[Required action]
Each line of the data below that carries the word "RADIO" needs to be copied.
[[ Material shown open ]]
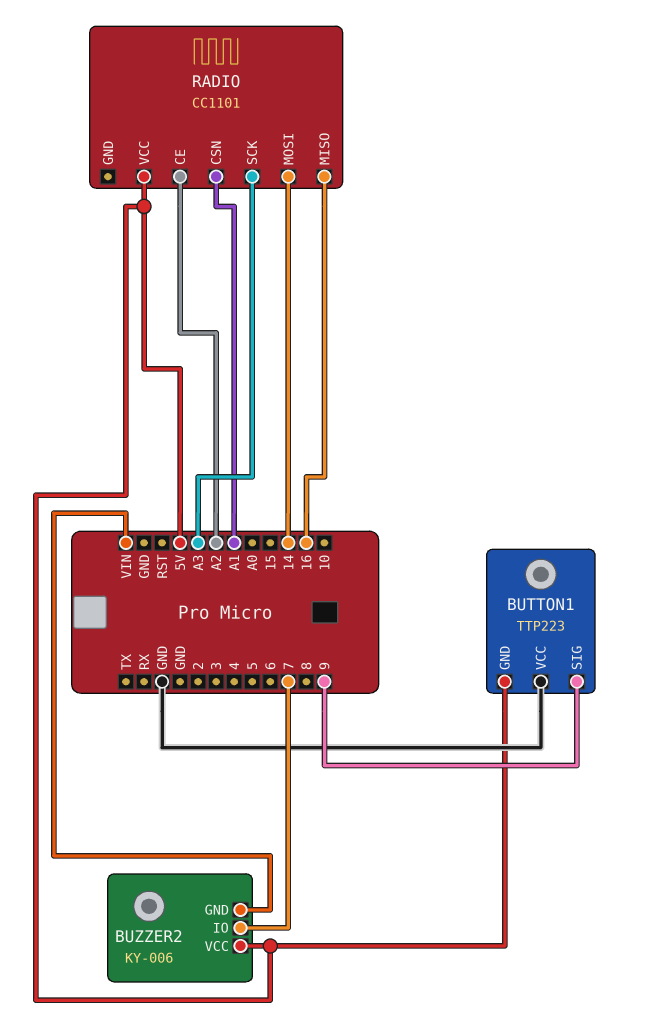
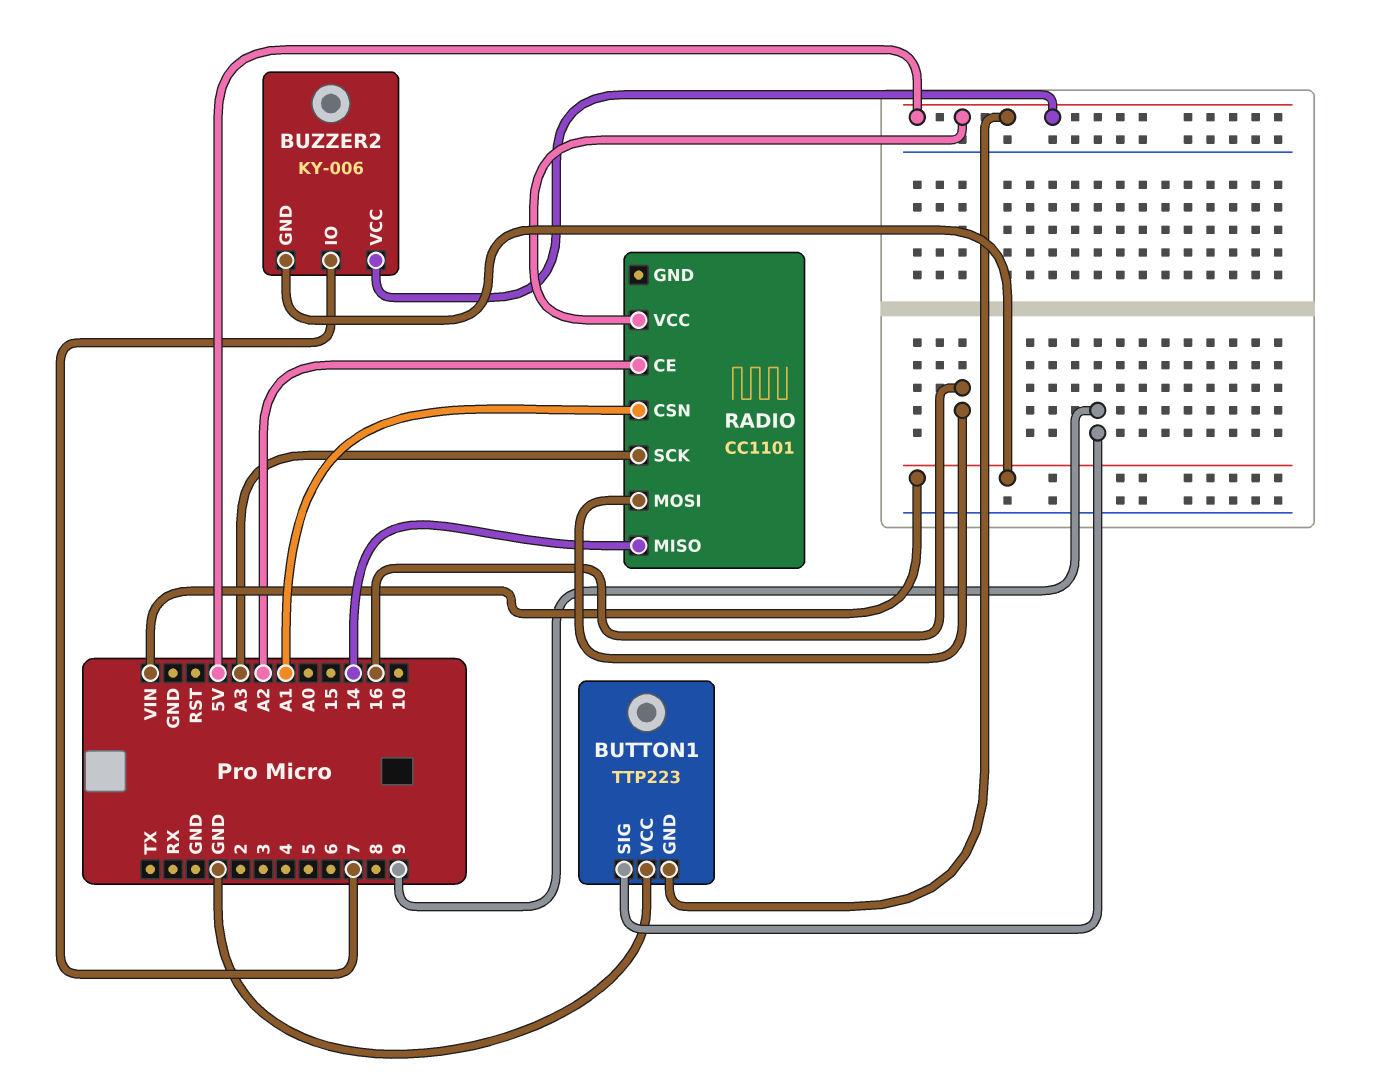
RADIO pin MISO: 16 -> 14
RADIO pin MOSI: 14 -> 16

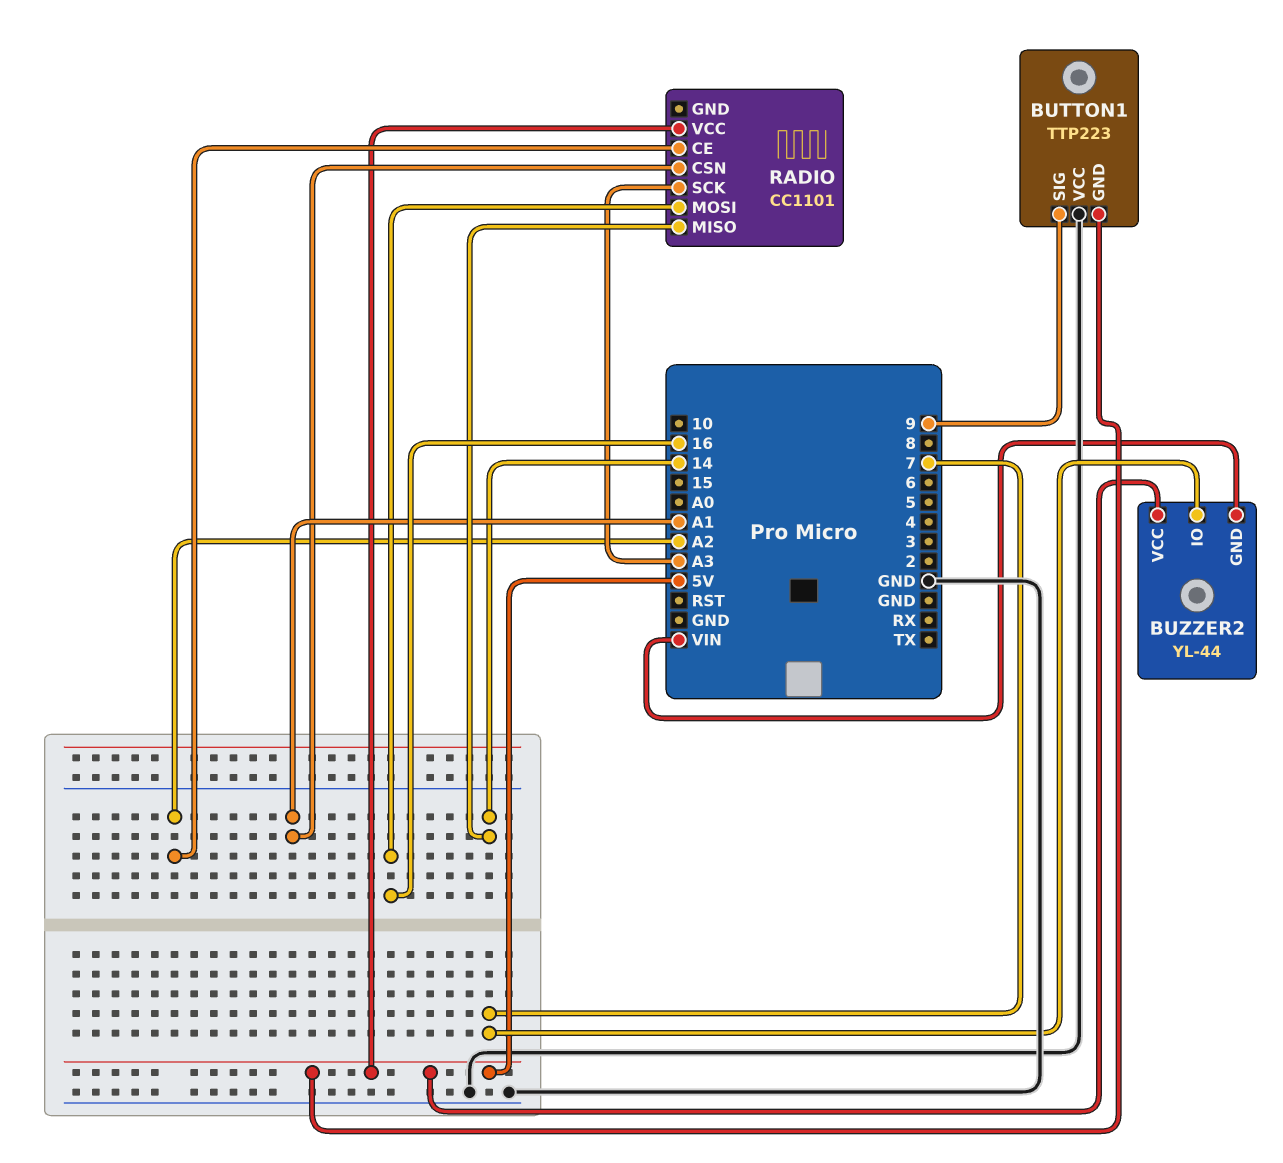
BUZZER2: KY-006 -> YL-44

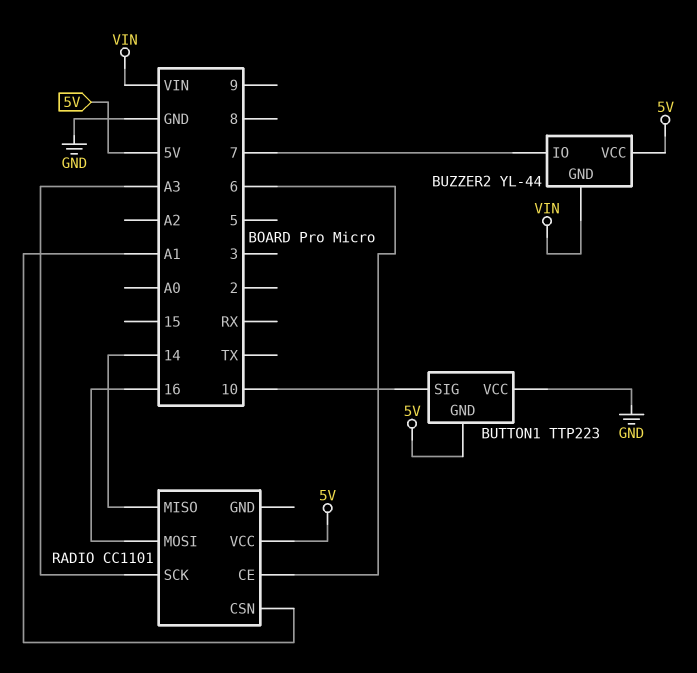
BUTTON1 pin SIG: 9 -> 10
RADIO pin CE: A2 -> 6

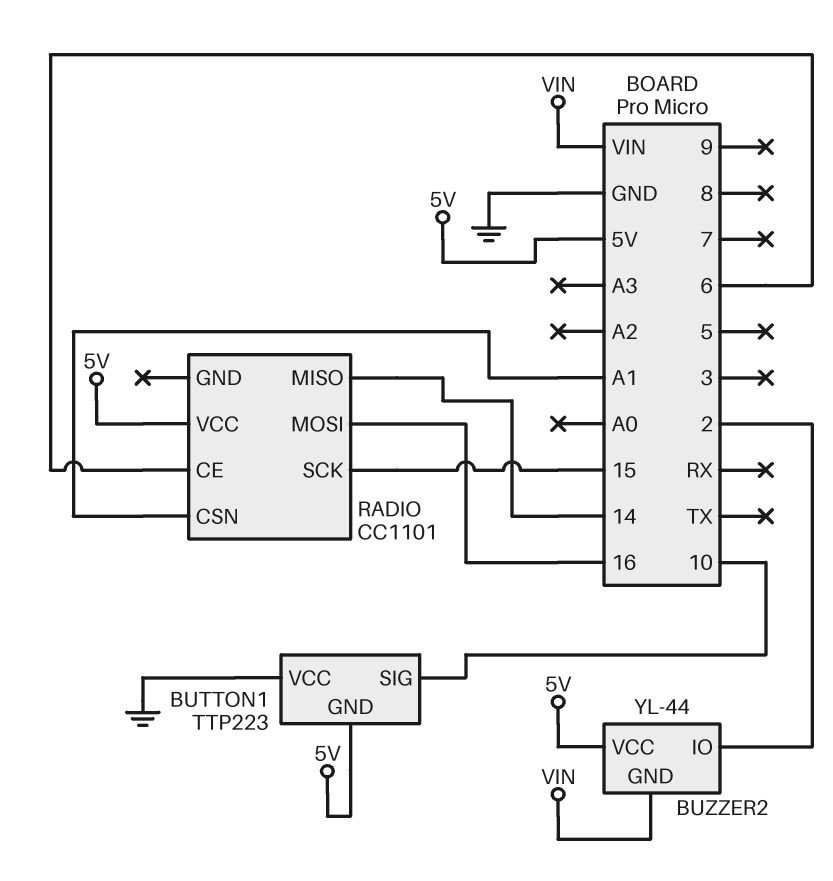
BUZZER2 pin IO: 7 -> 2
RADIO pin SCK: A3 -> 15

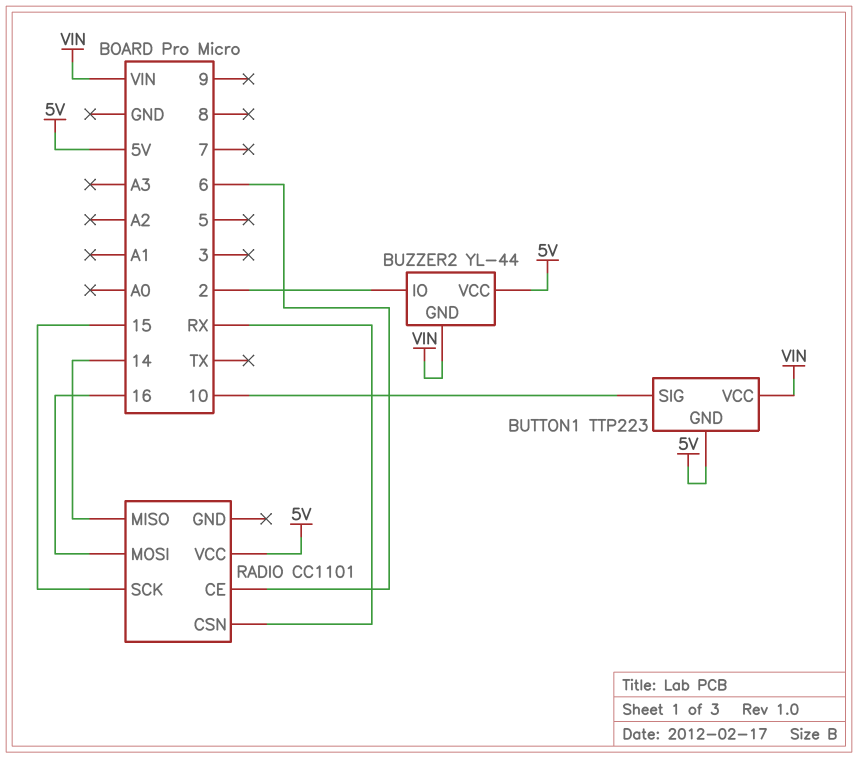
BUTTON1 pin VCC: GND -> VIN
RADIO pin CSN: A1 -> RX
[[ Material shown closed ]]
[Completed task]
RADIO pin MISO: 16 -> 14
RADIO pin MOSI: 14 -> 16
RADIO pin CE: A2 -> 6
RADIO pin SCK: A3 -> 15
RADIO pin CSN: A1 -> RX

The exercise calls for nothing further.